The task: Print every record exactly.

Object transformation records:

+++++

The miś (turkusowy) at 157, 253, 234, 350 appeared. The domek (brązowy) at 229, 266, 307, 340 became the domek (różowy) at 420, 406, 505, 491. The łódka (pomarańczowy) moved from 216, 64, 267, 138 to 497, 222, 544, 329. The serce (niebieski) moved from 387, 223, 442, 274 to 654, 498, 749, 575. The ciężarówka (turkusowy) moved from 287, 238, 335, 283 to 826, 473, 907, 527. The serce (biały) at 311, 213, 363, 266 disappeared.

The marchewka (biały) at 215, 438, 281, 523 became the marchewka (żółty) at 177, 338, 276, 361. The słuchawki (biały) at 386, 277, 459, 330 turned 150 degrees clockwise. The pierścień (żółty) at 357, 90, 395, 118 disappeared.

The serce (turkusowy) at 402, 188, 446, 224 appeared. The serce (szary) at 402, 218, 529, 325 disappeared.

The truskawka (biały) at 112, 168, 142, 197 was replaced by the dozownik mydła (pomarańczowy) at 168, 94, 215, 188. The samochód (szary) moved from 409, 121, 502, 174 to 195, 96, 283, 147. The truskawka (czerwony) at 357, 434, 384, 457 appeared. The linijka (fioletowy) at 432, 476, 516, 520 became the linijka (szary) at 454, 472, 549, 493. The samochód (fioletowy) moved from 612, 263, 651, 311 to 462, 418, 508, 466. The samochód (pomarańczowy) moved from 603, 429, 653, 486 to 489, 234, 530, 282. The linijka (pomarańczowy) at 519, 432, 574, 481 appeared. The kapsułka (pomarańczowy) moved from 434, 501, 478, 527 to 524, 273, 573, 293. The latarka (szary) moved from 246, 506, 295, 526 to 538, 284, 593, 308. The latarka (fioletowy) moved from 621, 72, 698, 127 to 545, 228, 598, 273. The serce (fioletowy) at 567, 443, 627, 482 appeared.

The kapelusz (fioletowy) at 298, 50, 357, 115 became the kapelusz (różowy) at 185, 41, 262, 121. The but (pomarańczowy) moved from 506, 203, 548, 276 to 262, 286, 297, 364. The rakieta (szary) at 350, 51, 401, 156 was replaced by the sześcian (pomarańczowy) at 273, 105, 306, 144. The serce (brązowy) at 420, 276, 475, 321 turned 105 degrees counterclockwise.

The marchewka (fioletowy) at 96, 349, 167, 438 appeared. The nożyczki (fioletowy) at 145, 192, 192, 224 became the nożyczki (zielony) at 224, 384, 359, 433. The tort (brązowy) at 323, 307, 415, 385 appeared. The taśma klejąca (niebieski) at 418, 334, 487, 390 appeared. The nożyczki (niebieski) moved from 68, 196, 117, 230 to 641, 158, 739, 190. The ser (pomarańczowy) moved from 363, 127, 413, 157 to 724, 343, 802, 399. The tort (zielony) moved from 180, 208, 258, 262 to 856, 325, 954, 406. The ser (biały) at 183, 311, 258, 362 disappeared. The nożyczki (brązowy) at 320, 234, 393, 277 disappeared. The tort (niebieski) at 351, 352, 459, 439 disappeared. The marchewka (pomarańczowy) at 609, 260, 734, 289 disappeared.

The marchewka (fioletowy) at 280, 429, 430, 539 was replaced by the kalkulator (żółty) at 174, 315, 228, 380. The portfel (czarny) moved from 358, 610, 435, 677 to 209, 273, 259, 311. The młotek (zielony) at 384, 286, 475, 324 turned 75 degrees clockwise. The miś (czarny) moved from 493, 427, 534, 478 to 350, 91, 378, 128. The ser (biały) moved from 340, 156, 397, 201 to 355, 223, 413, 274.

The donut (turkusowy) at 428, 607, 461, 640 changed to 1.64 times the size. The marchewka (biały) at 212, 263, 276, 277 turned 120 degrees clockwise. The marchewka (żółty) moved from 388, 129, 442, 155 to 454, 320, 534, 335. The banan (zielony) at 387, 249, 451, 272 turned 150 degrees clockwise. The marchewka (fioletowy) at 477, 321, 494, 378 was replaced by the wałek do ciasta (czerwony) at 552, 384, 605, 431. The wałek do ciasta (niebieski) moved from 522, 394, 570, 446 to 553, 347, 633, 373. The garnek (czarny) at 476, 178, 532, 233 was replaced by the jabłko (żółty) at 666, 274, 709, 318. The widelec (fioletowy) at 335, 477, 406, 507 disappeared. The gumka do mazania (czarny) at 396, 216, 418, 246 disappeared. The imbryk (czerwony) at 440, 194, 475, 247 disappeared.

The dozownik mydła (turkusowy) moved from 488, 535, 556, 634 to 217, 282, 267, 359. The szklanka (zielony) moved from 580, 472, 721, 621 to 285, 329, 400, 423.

+++++

Written response:
The miś (turkusowy) at 157, 253, 234, 350 appeared. The domek (brązowy) at 229, 266, 307, 340 became the domek (różowy) at 420, 406, 505, 491. The łódka (pomarańczowy) moved from 216, 64, 267, 138 to 497, 222, 544, 329. The serce (niebieski) moved from 387, 223, 442, 274 to 654, 498, 749, 575. The ciężarówka (turkusowy) moved from 287, 238, 335, 283 to 826, 473, 907, 527. The serce (biały) at 311, 213, 363, 266 disappeared.

The marchewka (biały) at 215, 438, 281, 523 became the marchewka (żółty) at 177, 338, 276, 361. The słuchawki (biały) at 386, 277, 459, 330 turned 150 degrees clockwise. The pierścień (żółty) at 357, 90, 395, 118 disappeared.

The serce (turkusowy) at 402, 188, 446, 224 appeared. The serce (szary) at 402, 218, 529, 325 disappeared.

The truskawka (biały) at 112, 168, 142, 197 was replaced by the dozownik mydła (pomarańczowy) at 168, 94, 215, 188. The samochód (szary) moved from 409, 121, 502, 174 to 195, 96, 283, 147. The truskawka (czerwony) at 357, 434, 384, 457 appeared. The linijka (fioletowy) at 432, 476, 516, 520 became the linijka (szary) at 454, 472, 549, 493. The samochód (fioletowy) moved from 612, 263, 651, 311 to 462, 418, 508, 466. The samochód (pomarańczowy) moved from 603, 429, 653, 486 to 489, 234, 530, 282. The linijka (pomarańczowy) at 519, 432, 574, 481 appeared. The kapsułka (pomarańczowy) moved from 434, 501, 478, 527 to 524, 273, 573, 293. The latarka (szary) moved from 246, 506, 295, 526 to 538, 284, 593, 308. The latarka (fioletowy) moved from 621, 72, 698, 127 to 545, 228, 598, 273. The serce (fioletowy) at 567, 443, 627, 482 appeared.

The kapelusz (fioletowy) at 298, 50, 357, 115 became the kapelusz (różowy) at 185, 41, 262, 121. The but (pomarańczowy) moved from 506, 203, 548, 276 to 262, 286, 297, 364. The rakieta (szary) at 350, 51, 401, 156 was replaced by the sześcian (pomarańczowy) at 273, 105, 306, 144. The serce (brązowy) at 420, 276, 475, 321 turned 105 degrees counterclockwise.

The marchewka (fioletowy) at 96, 349, 167, 438 appeared. The nożyczki (fioletowy) at 145, 192, 192, 224 became the nożyczki (zielony) at 224, 384, 359, 433. The tort (brązowy) at 323, 307, 415, 385 appeared. The taśma klejąca (niebieski) at 418, 334, 487, 390 appeared. The nożyczki (niebieski) moved from 68, 196, 117, 230 to 641, 158, 739, 190. The ser (pomarańczowy) moved from 363, 127, 413, 157 to 724, 343, 802, 399. The tort (zielony) moved from 180, 208, 258, 262 to 856, 325, 954, 406. The ser (biały) at 183, 311, 258, 362 disappeared. The nożyczki (brązowy) at 320, 234, 393, 277 disappeared. The tort (niebieski) at 351, 352, 459, 439 disappeared. The marchewka (pomarańczowy) at 609, 260, 734, 289 disappeared.

The marchewka (fioletowy) at 280, 429, 430, 539 was replaced by the kalkulator (żółty) at 174, 315, 228, 380. The portfel (czarny) moved from 358, 610, 435, 677 to 209, 273, 259, 311. The młotek (zielony) at 384, 286, 475, 324 turned 75 degrees clockwise. The miś (czarny) moved from 493, 427, 534, 478 to 350, 91, 378, 128. The ser (biały) moved from 340, 156, 397, 201 to 355, 223, 413, 274.

The donut (turkusowy) at 428, 607, 461, 640 changed to 1.64 times the size. The marchewka (biały) at 212, 263, 276, 277 turned 120 degrees clockwise. The marchewka (żółty) moved from 388, 129, 442, 155 to 454, 320, 534, 335. The banan (zielony) at 387, 249, 451, 272 turned 150 degrees clockwise. The marchewka (fioletowy) at 477, 321, 494, 378 was replaced by the wałek do ciasta (czerwony) at 552, 384, 605, 431. The wałek do ciasta (niebieski) moved from 522, 394, 570, 446 to 553, 347, 633, 373. The garnek (czarny) at 476, 178, 532, 233 was replaced by the jabłko (żółty) at 666, 274, 709, 318. The widelec (fioletowy) at 335, 477, 406, 507 disappeared. The gumka do mazania (czarny) at 396, 216, 418, 246 disappeared. The imbryk (czerwony) at 440, 194, 475, 247 disappeared.

The dozownik mydła (turkusowy) moved from 488, 535, 556, 634 to 217, 282, 267, 359. The szklanka (zielony) moved from 580, 472, 721, 621 to 285, 329, 400, 423.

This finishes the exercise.